TASK:
Look through the entries below and copy exactly the part that begins with the line containing "nut [622, 706]" and ends with the line containing "to [206, 427]". Do not copy the pictures.

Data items
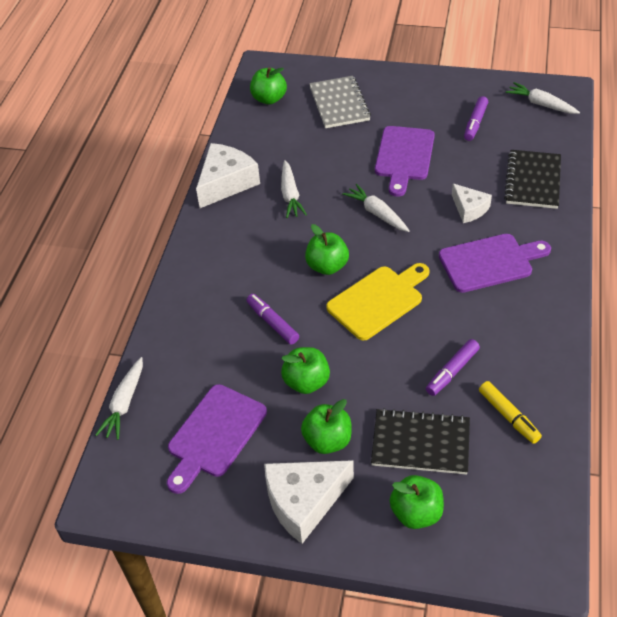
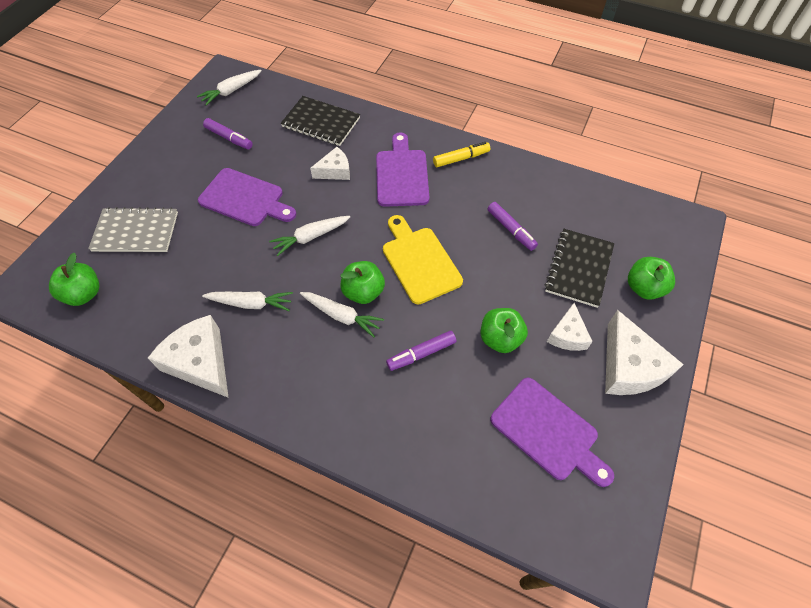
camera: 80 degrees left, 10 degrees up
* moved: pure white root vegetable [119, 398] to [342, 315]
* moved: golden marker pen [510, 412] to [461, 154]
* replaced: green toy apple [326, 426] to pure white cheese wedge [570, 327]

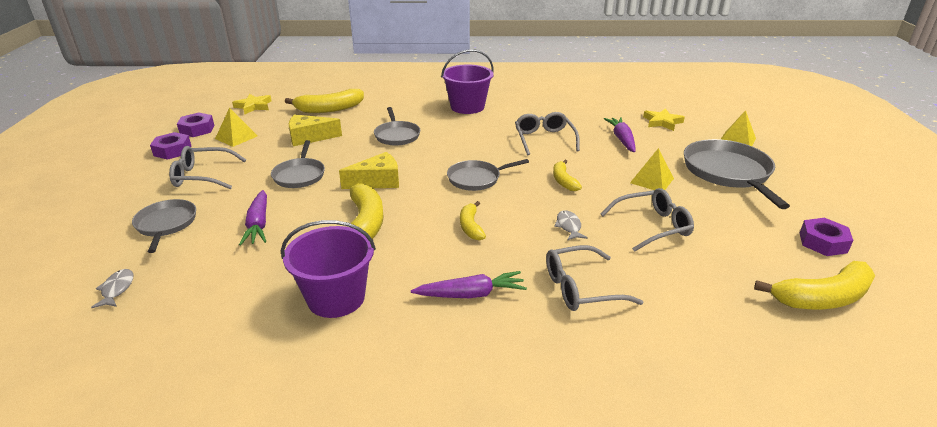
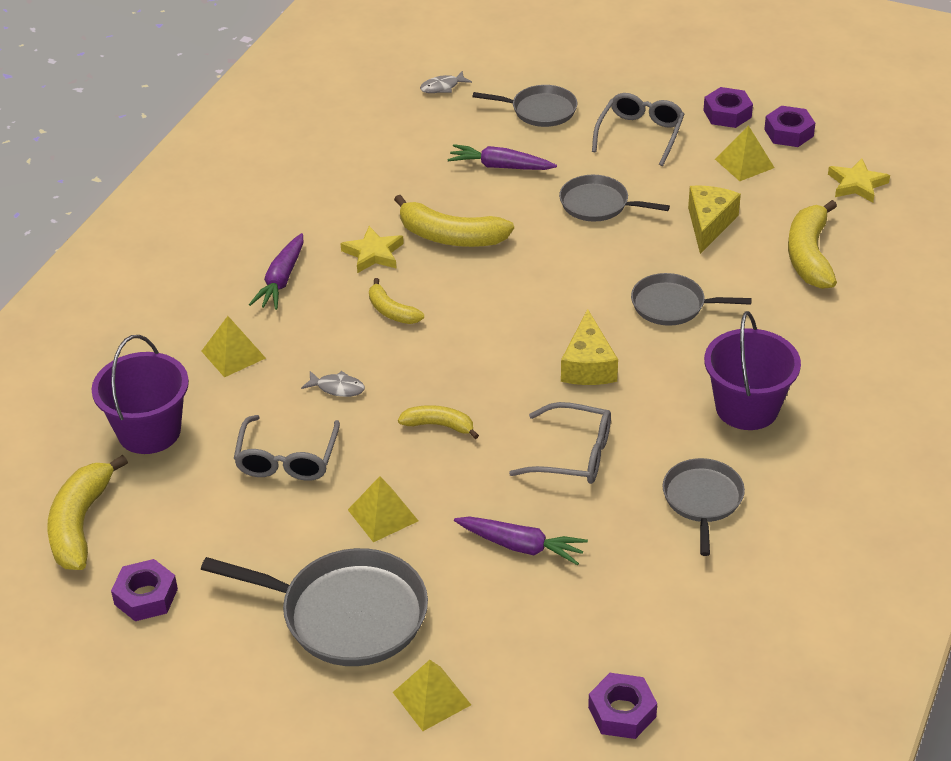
camera: 115 degrees right, 10 degrees up
* added: royal purple hexagon nut [622, 706]
* moved: royal purple sand bucket [328, 269] to [140, 394]
* moved: golden cheese wedge [369, 170] to [589, 347]
* moved: grey skillet [488, 175] to [704, 507]
* moved: golden star [664, 119] to [372, 249]
* replaced: grey glasses [594, 278] to golden pyramid [233, 346]
* turned: grey fish [112, 288] = [446, 82] 135 degrees clockwise
* turned: golden toy banana [473, 221] = [396, 301] 150 degrees counterclockwise

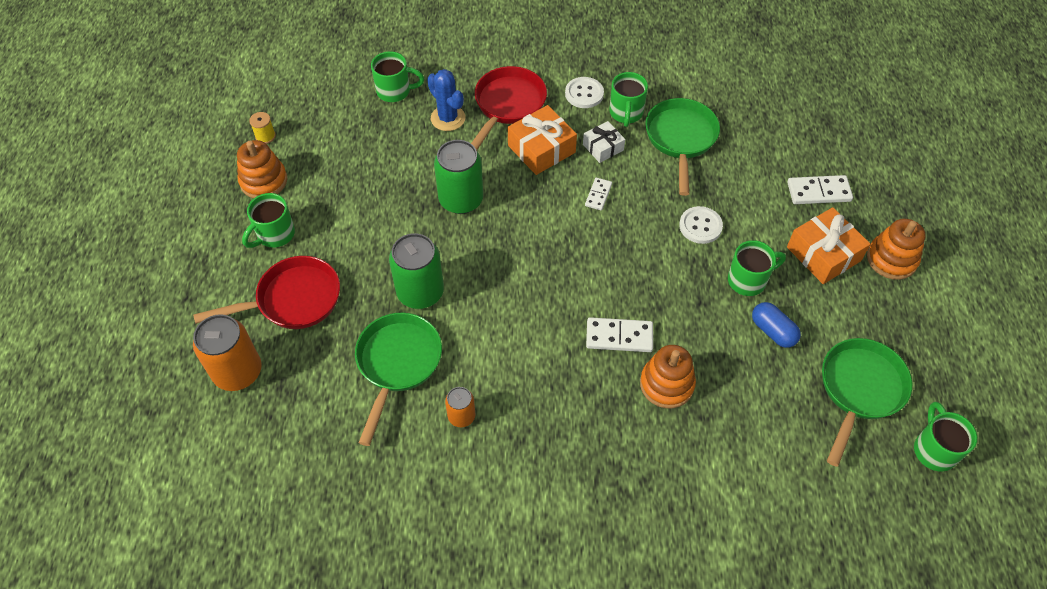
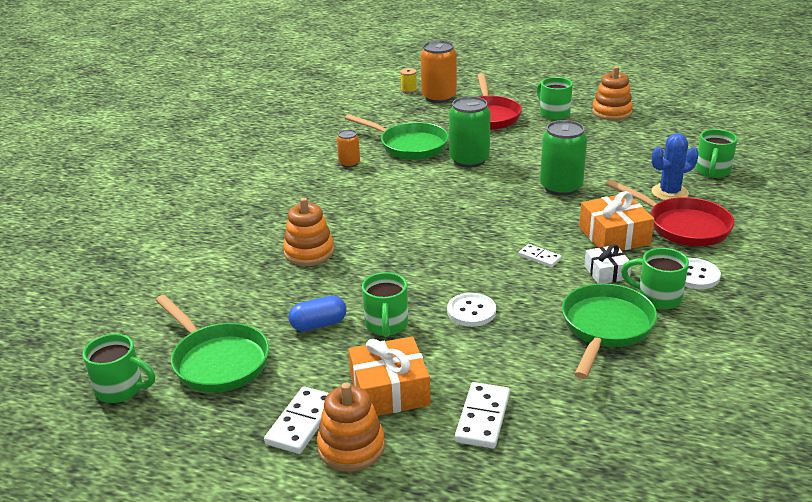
camera: 110 degrees right, 25 degrees down
* moved: golden bobbin [262, 128] to [408, 80]
* moved: pure white domino tile [619, 334] to [296, 420]
* turned: green skillet [682, 147] = [609, 331] 90 degrees counterclockwise

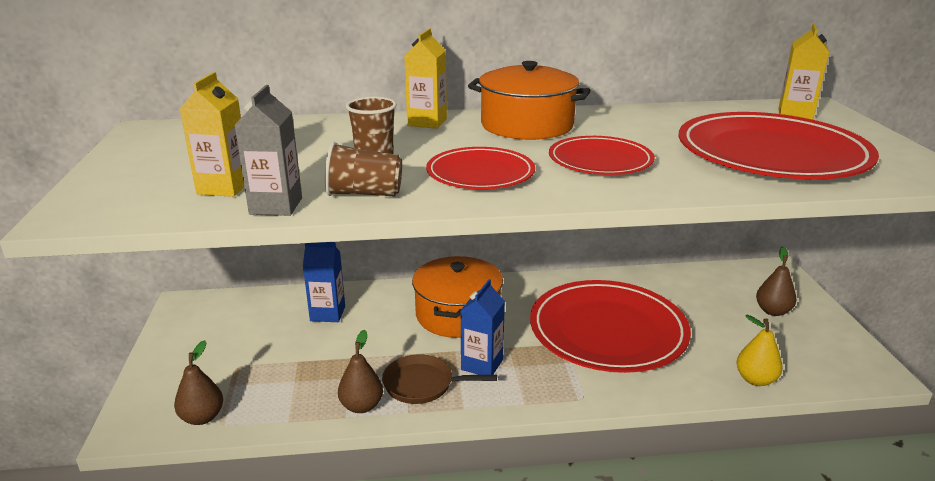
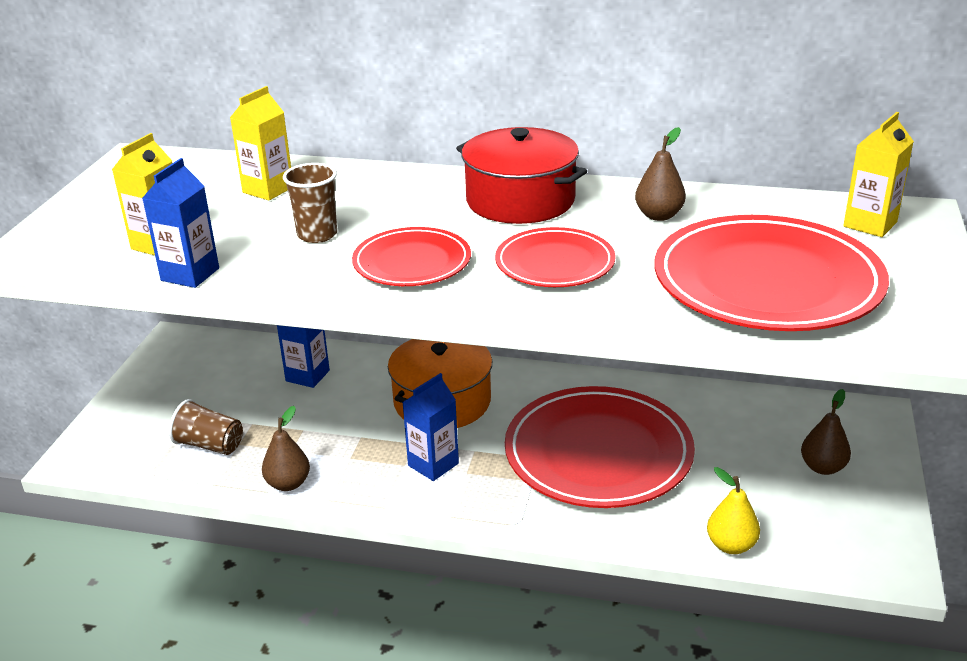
camera: 20 degrees right, 5 degrees up
* removed: brown skillet [439, 379]
* moved: brown toy pear [198, 382] to [660, 174]
* moved: brown tumbler [363, 169] to [206, 427]
* moved: golden carton [425, 79] to [260, 143]
* recoloured: grey carton [268, 150] to royal blue carton [181, 223]
* recoloured: orange-coloured cooking pot [529, 100] to scarlet cooking pot [521, 175]

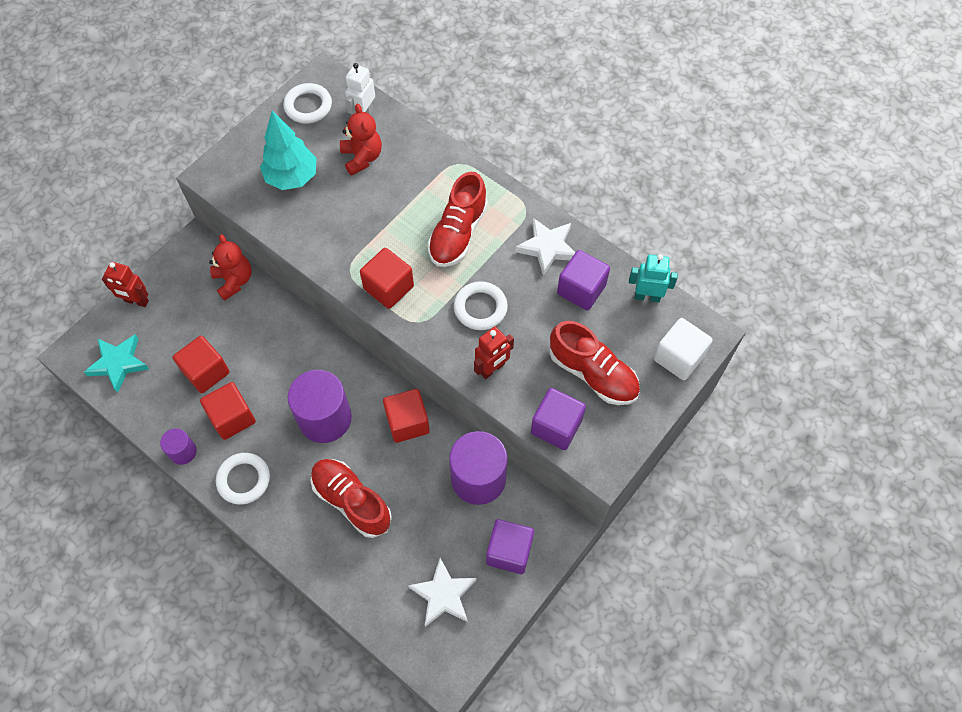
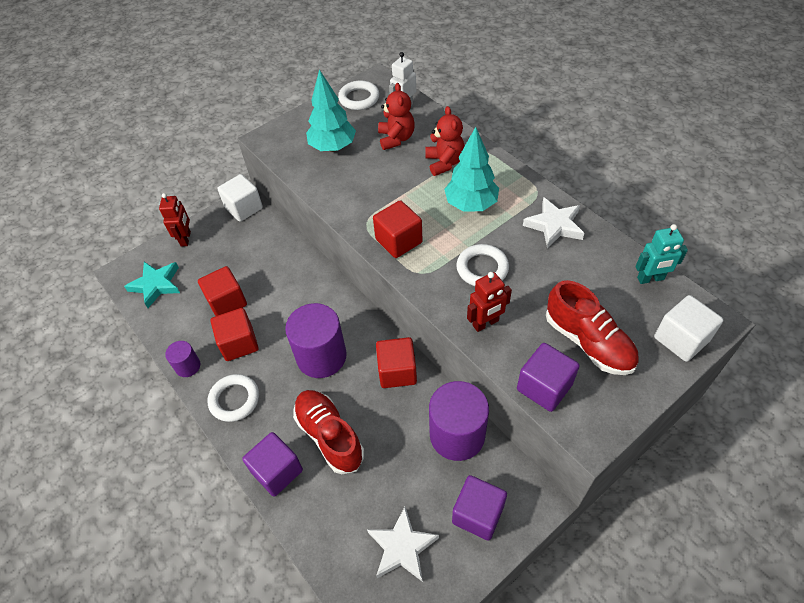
camera: 15 degrees right, 10 degrees down
* added: pure white solid cube [240, 198]
* moved: scarlet stuffed bear [230, 267] to [445, 141]
* moved: royal purple solid cube [583, 280] to [272, 464]
* replaced: scarlet lace-up shoe [458, 219] to teal tree [471, 169]
* turned: scarlet toy robot [125, 284] = [175, 220] 120 degrees counterclockwise
* turned: teal toy robot [653, 278] = [662, 254] 150 degrees clockwise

EXERCISE RESULT:
* added: royal purple hexagon nut [622, 706]
* moved: royal purple sand bucket [328, 269] to [140, 394]
* moved: golden cheese wedge [369, 170] to [589, 347]
* moved: grey skillet [488, 175] to [704, 507]
* moved: golden star [664, 119] to [372, 249]
* replaced: grey glasses [594, 278] to golden pyramid [233, 346]
* turned: grey fish [112, 288] = [446, 82] 135 degrees clockwise
* turned: golden toy banana [473, 221] = [396, 301] 150 degrees counterclockwise

camera: 110 degrees right, 25 degrees down
* moved: golden bobbin [262, 128] to [408, 80]
* moved: pure white domino tile [619, 334] to [296, 420]
* turned: green skillet [682, 147] = [609, 331] 90 degrees counterclockwise

camera: 20 degrees right, 5 degrees up
* removed: brown skillet [439, 379]
* moved: brown toy pear [198, 382] to [660, 174]
* moved: brown tumbler [363, 169] to [206, 427]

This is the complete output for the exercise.